Task instructions:
Once you reach the line containing "Outline ideas: [92,403,444,648]" in the entries below, write out that line and each one after it down to the line containing "benoît@poster: [442,30,952,378] ->", exactly and with nothing added.

Available data:
*** Begin section ***

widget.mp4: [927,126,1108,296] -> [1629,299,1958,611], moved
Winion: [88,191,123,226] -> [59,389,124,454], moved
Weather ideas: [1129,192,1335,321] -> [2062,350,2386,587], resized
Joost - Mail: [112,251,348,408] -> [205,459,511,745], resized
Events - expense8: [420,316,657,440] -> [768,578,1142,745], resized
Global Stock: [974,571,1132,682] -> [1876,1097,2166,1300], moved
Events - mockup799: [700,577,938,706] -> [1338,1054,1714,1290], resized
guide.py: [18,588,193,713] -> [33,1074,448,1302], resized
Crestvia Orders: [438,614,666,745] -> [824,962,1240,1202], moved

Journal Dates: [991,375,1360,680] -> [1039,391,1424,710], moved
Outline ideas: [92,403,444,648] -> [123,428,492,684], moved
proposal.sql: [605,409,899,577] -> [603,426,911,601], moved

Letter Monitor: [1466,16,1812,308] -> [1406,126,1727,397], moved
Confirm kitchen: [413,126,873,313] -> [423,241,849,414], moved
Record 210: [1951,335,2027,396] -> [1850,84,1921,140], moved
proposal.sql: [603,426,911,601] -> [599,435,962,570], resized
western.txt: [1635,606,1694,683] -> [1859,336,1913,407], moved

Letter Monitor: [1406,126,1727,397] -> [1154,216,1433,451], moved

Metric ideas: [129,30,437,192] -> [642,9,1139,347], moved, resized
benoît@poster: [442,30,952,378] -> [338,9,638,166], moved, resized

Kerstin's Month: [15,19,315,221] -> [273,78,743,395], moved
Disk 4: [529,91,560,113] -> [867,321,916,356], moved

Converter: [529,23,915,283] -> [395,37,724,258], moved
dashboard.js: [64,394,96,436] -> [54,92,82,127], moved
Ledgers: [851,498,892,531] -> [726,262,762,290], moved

*** End section ***

Expected answer:
Outline ideas: [92,403,444,648] -> [123,428,492,684], moved
proposal.sql: [605,409,899,577] -> [603,426,911,601], moved

Letter Monitor: [1466,16,1812,308] -> [1406,126,1727,397], moved
Confirm kitchen: [413,126,873,313] -> [423,241,849,414], moved
Record 210: [1951,335,2027,396] -> [1850,84,1921,140], moved
proposal.sql: [603,426,911,601] -> [599,435,962,570], resized
western.txt: [1635,606,1694,683] -> [1859,336,1913,407], moved

Letter Monitor: [1406,126,1727,397] -> [1154,216,1433,451], moved

Metric ideas: [129,30,437,192] -> [642,9,1139,347], moved, resized
benoît@poster: [442,30,952,378] -> [338,9,638,166], moved, resized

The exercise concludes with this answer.